PROBLEM DETAILS = Return all of the entries below verbatim, line for line, and omit the pictures.

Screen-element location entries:
■ ■ ■ ■ ■ ■ ■

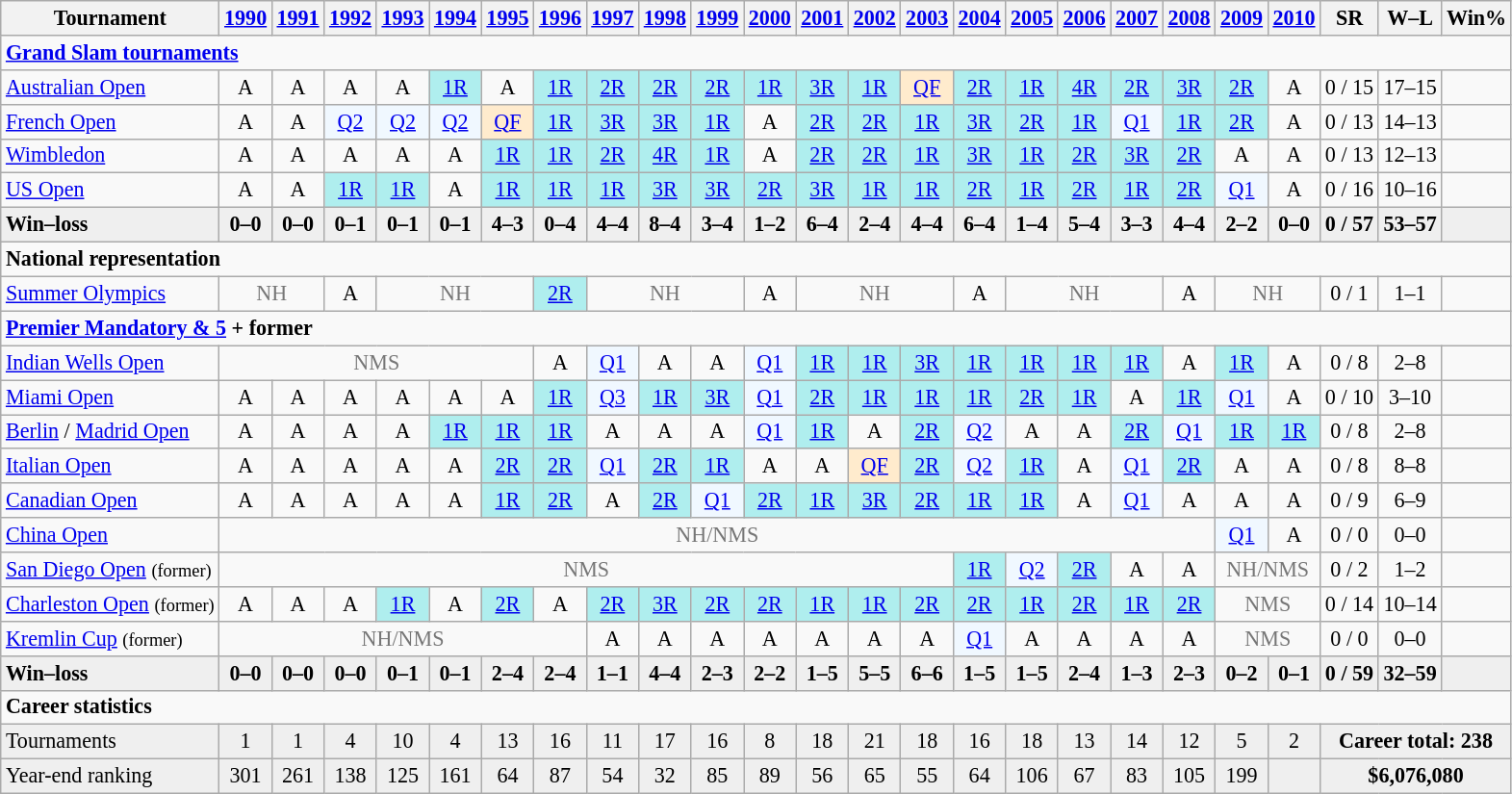
2003 (927, 17)
0–4 (560, 224)
12 (1189, 742)
2005 (1032, 17)
1996 (560, 17)
National representation (756, 259)
Grand Slam tournaments (756, 52)
8–8 (1410, 466)
1992 (350, 17)
53–57 (1410, 224)
Summer Olympics (110, 294)
138 (350, 776)
3–4 (717, 224)
14 (1137, 742)
2001 (822, 17)
12–13 (1410, 156)
65 (874, 776)
87 (560, 776)
3–10 (1410, 397)
San Diego Open (former) (110, 569)
Wimbledon (110, 156)
1–3 (1137, 673)
1998 (665, 17)
Berlin / Madrid Open (110, 431)
8–4 (665, 224)
Charleston Open (former) (110, 603)
Q3 (612, 397)
0 / 15 (1349, 87)
Win% (1476, 17)
199 (1242, 776)
1997 (612, 17)
89 (770, 776)
5 (1242, 742)
0 / 10 (1349, 397)
Tournaments (110, 742)
56 (822, 776)
2008 (1189, 17)
0 / 59 (1349, 673)
1999 (717, 17)
0 / 16 (1349, 191)
21 (874, 742)
Australian Open (110, 87)
5–4 (1084, 224)
125 (402, 776)
10 (402, 742)
3–3 (1137, 224)
French Open (110, 121)
6–6 (927, 673)
54 (612, 776)
1993 (402, 17)
17–15 (1410, 87)
W–L (1410, 17)
1990 (245, 17)
Career total: 238 (1417, 742)
8 (770, 742)
14–13 (1410, 121)
161 (455, 776)
2002 (874, 17)
1–4 (1032, 224)
17 (665, 742)
2004 (979, 17)
55 (927, 776)
$6,076,080 (1417, 776)
Career statistics (756, 707)
32–59 (1410, 673)
10–14 (1410, 603)
Tournament (110, 17)
6–9 (1410, 500)
0–2 (1242, 673)
Miami Open (110, 397)
0 / 14 (1349, 603)
2006 (1084, 17)
China Open (110, 535)
2009 (1242, 17)
Indian Wells Open (110, 363)
67 (1084, 776)
301 (245, 776)
Canadian Open (110, 500)
0 / 9 (1349, 500)
2 (1294, 742)
0 / 2 (1349, 569)
1995 (507, 17)
11 (612, 742)
106 (1032, 776)
1994 (455, 17)
4–3 (507, 224)
Premier Mandatory & 5 + former (756, 328)
5–5 (874, 673)
Italian Open (110, 466)
261 (297, 776)
0 / 1 (1349, 294)
US Open (110, 191)
2007 (1137, 17)
83 (1137, 776)
105 (1189, 776)
0 / 57 (1349, 224)
2000 (770, 17)
32 (665, 776)
85 (717, 776)
Kremlin Cup (former) (110, 638)
10–16 (1410, 191)
Year-end ranking (110, 776)
SR (1349, 17)
2010 (1294, 17)
1991 (297, 17)
Output the [x, y] coordinate of the center of the cell containing the given text.  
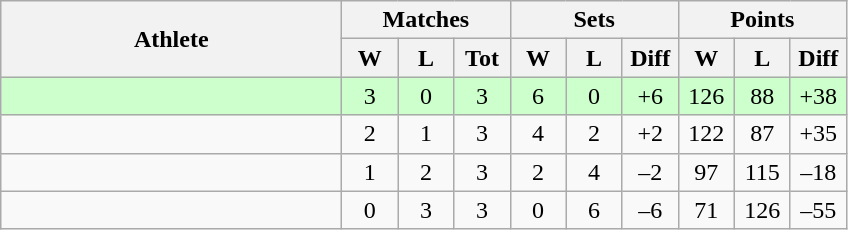
97 [706, 172]
122 [706, 134]
115 [762, 172]
+6 [650, 96]
Points [762, 20]
71 [706, 210]
–18 [818, 172]
87 [762, 134]
–55 [818, 210]
+35 [818, 134]
Matches [426, 20]
–2 [650, 172]
88 [762, 96]
+2 [650, 134]
Sets [594, 20]
Athlete [172, 39]
–6 [650, 210]
Tot [482, 58]
+38 [818, 96]
Extract the [x, y] coordinate from the center of the cell holding the provided text.  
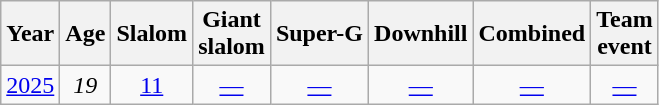
11 [152, 85]
Downhill [421, 34]
2025 [30, 85]
Giantslalom [232, 34]
Slalom [152, 34]
Teamevent [625, 34]
19 [86, 85]
Combined [532, 34]
Super-G [319, 34]
Age [86, 34]
Year [30, 34]
Determine the (x, y) coordinate at the center of the cell enclosing the given text.  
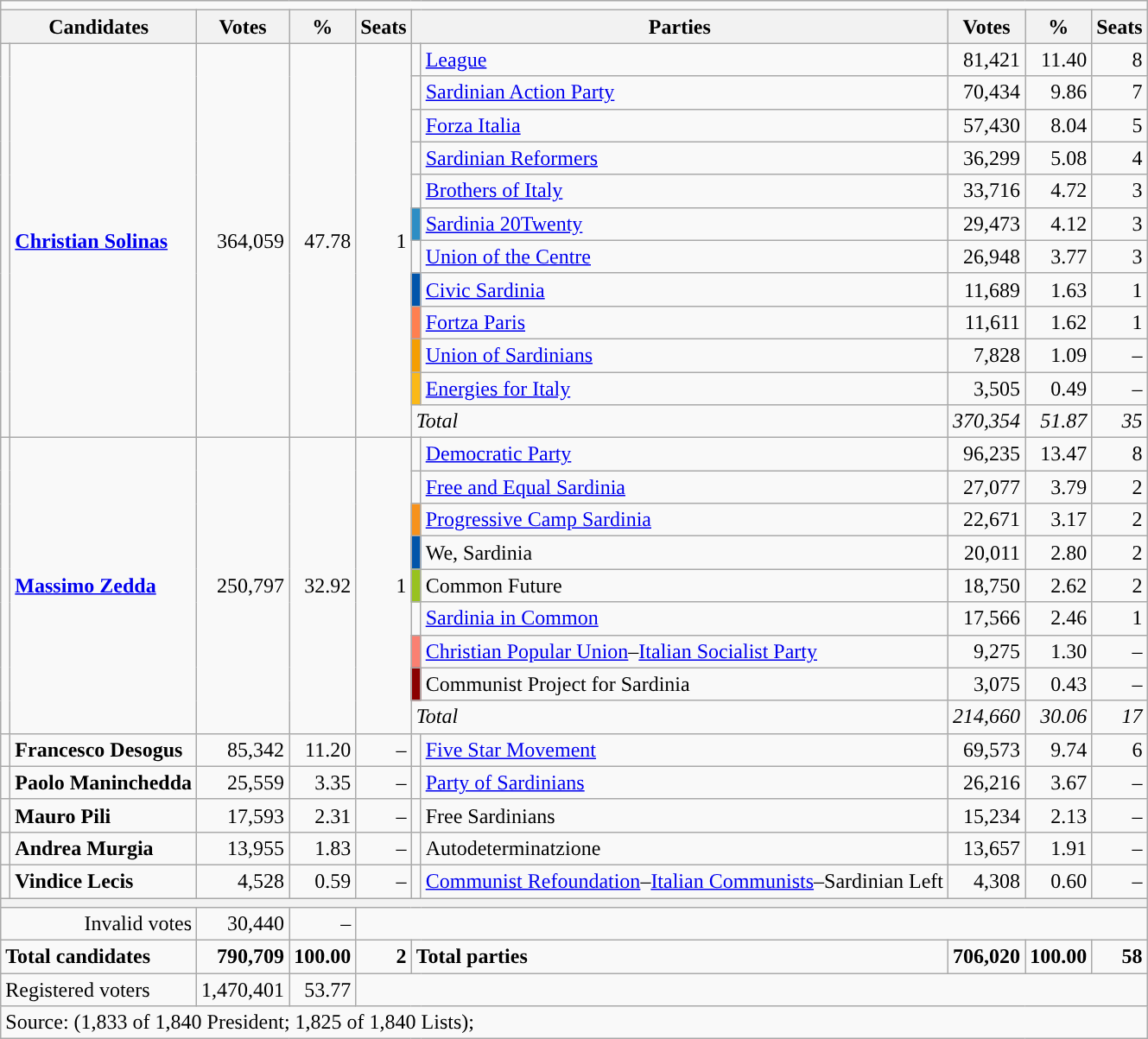
15,234 (986, 815)
11,689 (986, 289)
Massimo Zedda (104, 586)
26,948 (986, 257)
790,709 (244, 957)
Party of Sardinians (684, 783)
Vindice Lecis (104, 881)
Candidates (98, 27)
96,235 (986, 454)
4,308 (986, 881)
Christian Solinas (104, 240)
11.20 (323, 750)
1,470,401 (244, 990)
7,828 (986, 355)
3.17 (1059, 520)
Francesco Desogus (104, 750)
Christian Popular Union–Italian Socialist Party (684, 651)
5 (1119, 125)
69,573 (986, 750)
4.72 (1059, 191)
364,059 (244, 240)
Union of the Centre (684, 257)
11.40 (1059, 60)
22,671 (986, 520)
53.77 (323, 990)
370,354 (986, 422)
17 (1119, 717)
League (684, 60)
32.92 (323, 586)
5.08 (1059, 158)
6 (1119, 750)
250,797 (244, 586)
Union of Sardinians (684, 355)
Source: (1,833 of 1,840 President; 1,825 of 1,840 Lists); (574, 1023)
20,011 (986, 553)
3,075 (986, 684)
Energies for Italy (684, 388)
Communist Refoundation–Italian Communists–Sardinian Left (684, 881)
Sardinia in Common (684, 618)
214,660 (986, 717)
2.80 (1059, 553)
Sardinian Reformers (684, 158)
2.13 (1059, 815)
1.30 (1059, 651)
18,750 (986, 586)
17,566 (986, 618)
Sardinia 20Twenty (684, 224)
2.46 (1059, 618)
7 (1119, 92)
Free Sardinians (684, 815)
17,593 (244, 815)
3.67 (1059, 783)
Mauro Pili (104, 815)
3,505 (986, 388)
Common Future (684, 586)
Andrea Murgia (104, 848)
Brothers of Italy (684, 191)
0.43 (1059, 684)
Paolo Maninchedda (104, 783)
1.91 (1059, 848)
27,077 (986, 487)
Free and Equal Sardinia (684, 487)
3.79 (1059, 487)
0.59 (323, 881)
1.63 (1059, 289)
1.09 (1059, 355)
25,559 (244, 783)
13,657 (986, 848)
29,473 (986, 224)
4 (1119, 158)
Total candidates (98, 957)
Autodeterminatzione (684, 848)
Democratic Party (684, 454)
Civic Sardinia (684, 289)
Registered voters (98, 990)
11,611 (986, 322)
We, Sardinia (684, 553)
3.77 (1059, 257)
51.87 (1059, 422)
Sardinian Action Party (684, 92)
70,434 (986, 92)
47.78 (323, 240)
8.04 (1059, 125)
36,299 (986, 158)
0.60 (1059, 881)
26,216 (986, 783)
Five Star Movement (684, 750)
30.06 (1059, 717)
33,716 (986, 191)
4,528 (244, 881)
2.62 (1059, 586)
57,430 (986, 125)
13,955 (244, 848)
Total parties (679, 957)
706,020 (986, 957)
1.62 (1059, 322)
35 (1119, 422)
Communist Project for Sardinia (684, 684)
85,342 (244, 750)
1.83 (323, 848)
30,440 (244, 924)
81,421 (986, 60)
Progressive Camp Sardinia (684, 520)
9.86 (1059, 92)
3.35 (323, 783)
Invalid votes (98, 924)
13.47 (1059, 454)
9.74 (1059, 750)
Fortza Paris (684, 322)
9,275 (986, 651)
58 (1119, 957)
2.31 (323, 815)
Parties (679, 27)
4.12 (1059, 224)
Forza Italia (684, 125)
0.49 (1059, 388)
Find where the given text appears and provide that cell's center as [x, y] coordinate. 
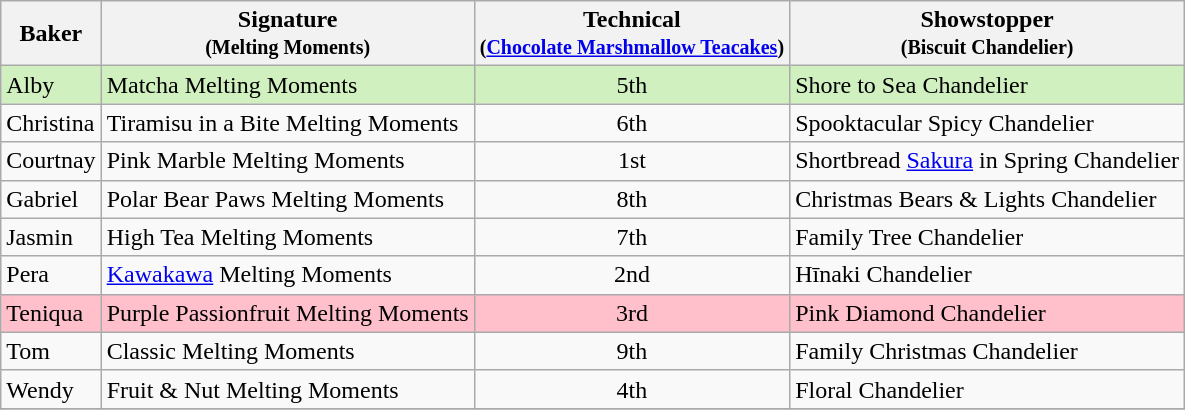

■ ■ ■ ■ ■ ■ ■

THE REPLY =
2003 (927, 17)
0–4 (560, 224)
12 (1189, 742)
2005 (1032, 17)
1996 (560, 17)
National representation (756, 259)
Grand Slam tournaments (756, 52)
8–8 (1410, 466)
1992 (350, 17)
53–57 (1410, 224)
Summer Olympics (110, 294)
138 (350, 776)
3–4 (717, 224)
14 (1137, 742)
2001 (822, 17)
12–13 (1410, 156)
65 (874, 776)
87 (560, 776)
3–10 (1410, 397)
San Diego Open (former) (110, 569)
Wimbledon (110, 156)
1–3 (1137, 673)
1998 (665, 17)
Berlin / Madrid Open (110, 431)
8–4 (665, 224)
Charleston Open (former) (110, 603)
Q3 (612, 397)
0 / 15 (1349, 87)
Win% (1476, 17)
199 (1242, 776)
1997 (612, 17)
89 (770, 776)
5 (1242, 742)
0 / 10 (1349, 397)
Tournaments (110, 742)
56 (822, 776)
2008 (1189, 17)
0 / 59 (1349, 673)
1999 (717, 17)
0 / 16 (1349, 191)
21 (874, 742)
Australian Open (110, 87)
5–4 (1084, 224)
125 (402, 776)
10 (402, 742)
3–3 (1137, 224)
French Open (110, 121)
6–6 (927, 673)
54 (612, 776)
1993 (402, 17)
17–15 (1410, 87)
W–L (1410, 17)
1990 (245, 17)
Career total: 238 (1417, 742)
8 (770, 742)
14–13 (1410, 121)
161 (455, 776)
2002 (874, 17)
1–4 (1032, 224)
17 (665, 742)
2004 (979, 17)
55 (927, 776)
$6,076,080 (1417, 776)
Career statistics (756, 707)
32–59 (1410, 673)
10–14 (1410, 603)
Tournament (110, 17)
6–9 (1410, 500)
0–2 (1242, 673)
Miami Open (110, 397)
0 / 14 (1349, 603)
2006 (1084, 17)
China Open (110, 535)
2009 (1242, 17)
Indian Wells Open (110, 363)
67 (1084, 776)
301 (245, 776)
Canadian Open (110, 500)
0 / 9 (1349, 500)
2 (1294, 742)
0 / 2 (1349, 569)
1995 (507, 17)
11 (612, 742)
106 (1032, 776)
1994 (455, 17)
4–3 (507, 224)
Premier Mandatory & 5 + former (756, 328)
5–5 (874, 673)
Italian Open (110, 466)
261 (297, 776)
0 / 1 (1349, 294)
US Open (110, 191)
2007 (1137, 17)
83 (1137, 776)
105 (1189, 776)
0 / 57 (1349, 224)
2000 (770, 17)
32 (665, 776)
85 (717, 776)
Kremlin Cup (former) (110, 638)
10–16 (1410, 191)
Year-end ranking (110, 776)
SR (1349, 17)
2010 (1294, 17)
1991 (297, 17)
Output the [x, y] coordinate of the center of the cell containing the given text.  
97 [706, 172]
122 [706, 134]
115 [762, 172]
+6 [650, 96]
Points [762, 20]
71 [706, 210]
–18 [818, 172]
87 [762, 134]
–55 [818, 210]
+35 [818, 134]
Matches [426, 20]
–2 [650, 172]
88 [762, 96]
+2 [650, 134]
Sets [594, 20]
Athlete [172, 39]
–6 [650, 210]
Tot [482, 58]
+38 [818, 96]
Extract the [x, y] coordinate from the center of the cell holding the provided text.  
11 [152, 85]
Downhill [421, 34]
2025 [30, 85]
Giantslalom [232, 34]
Slalom [152, 34]
Teamevent [625, 34]
19 [86, 85]
Combined [532, 34]
Super-G [319, 34]
Age [86, 34]
Year [30, 34]
Determine the (x, y) coordinate at the center of the cell enclosing the given text.  
15,234 (986, 815)
11,689 (986, 289)
Massimo Zedda (104, 586)
26,948 (986, 257)
790,709 (244, 957)
Party of Sardinians (684, 783)
Vindice Lecis (104, 881)
Candidates (98, 27)
96,235 (986, 454)
4,308 (986, 881)
Christian Solinas (104, 240)
11.20 (323, 750)
1,470,401 (244, 990)
7,828 (986, 355)
3.17 (1059, 520)
Francesco Desogus (104, 750)
Christian Popular Union–Italian Socialist Party (684, 651)
5 (1119, 125)
69,573 (986, 750)
4.72 (1059, 191)
364,059 (244, 240)
Union of the Centre (684, 257)
11.40 (1059, 60)
22,671 (986, 520)
53.77 (323, 990)
370,354 (986, 422)
17 (1119, 717)
League (684, 60)
32.92 (323, 586)
5.08 (1059, 158)
6 (1119, 750)
250,797 (244, 586)
Union of Sardinians (684, 355)
Source: (1,833 of 1,840 President; 1,825 of 1,840 Lists); (574, 1023)
20,011 (986, 553)
3,075 (986, 684)
Energies for Italy (684, 388)
Communist Refoundation–Italian Communists–Sardinian Left (684, 881)
Sardinia in Common (684, 618)
214,660 (986, 717)
2.80 (1059, 553)
Sardinian Reformers (684, 158)
2.13 (1059, 815)
1.30 (1059, 651)
18,750 (986, 586)
17,566 (986, 618)
Sardinia 20Twenty (684, 224)
2.46 (1059, 618)
7 (1119, 92)
Free Sardinians (684, 815)
17,593 (244, 815)
3.67 (1059, 783)
Mauro Pili (104, 815)
3,505 (986, 388)
Common Future (684, 586)
Andrea Murgia (104, 848)
Brothers of Italy (684, 191)
0.43 (1059, 684)
Paolo Maninchedda (104, 783)
1.91 (1059, 848)
27,077 (986, 487)
Free and Equal Sardinia (684, 487)
3.79 (1059, 487)
0.59 (323, 881)
1.63 (1059, 289)
1.09 (1059, 355)
25,559 (244, 783)
13,657 (986, 848)
29,473 (986, 224)
4 (1119, 158)
Total candidates (98, 957)
Autodeterminatzione (684, 848)
Democratic Party (684, 454)
Civic Sardinia (684, 289)
Registered voters (98, 990)
11,611 (986, 322)
We, Sardinia (684, 553)
3.77 (1059, 257)
51.87 (1059, 422)
Sardinian Action Party (684, 92)
70,434 (986, 92)
47.78 (323, 240)
8.04 (1059, 125)
36,299 (986, 158)
0.60 (1059, 881)
26,216 (986, 783)
Five Star Movement (684, 750)
30.06 (1059, 717)
33,716 (986, 191)
4,528 (244, 881)
2.62 (1059, 586)
57,430 (986, 125)
13,955 (244, 848)
Total parties (679, 957)
706,020 (986, 957)
1.62 (1059, 322)
35 (1119, 422)
Communist Project for Sardinia (684, 684)
85,342 (244, 750)
1.83 (323, 848)
30,440 (244, 924)
81,421 (986, 60)
Progressive Camp Sardinia (684, 520)
9.86 (1059, 92)
3.35 (323, 783)
Invalid votes (98, 924)
13.47 (1059, 454)
9.74 (1059, 750)
Fortza Paris (684, 322)
9,275 (986, 651)
58 (1119, 957)
2.31 (323, 815)
Parties (679, 27)
4.12 (1059, 224)
Forza Italia (684, 125)
0.49 (1059, 388)
Find where the given text appears and provide that cell's center as [x, y] coordinate. 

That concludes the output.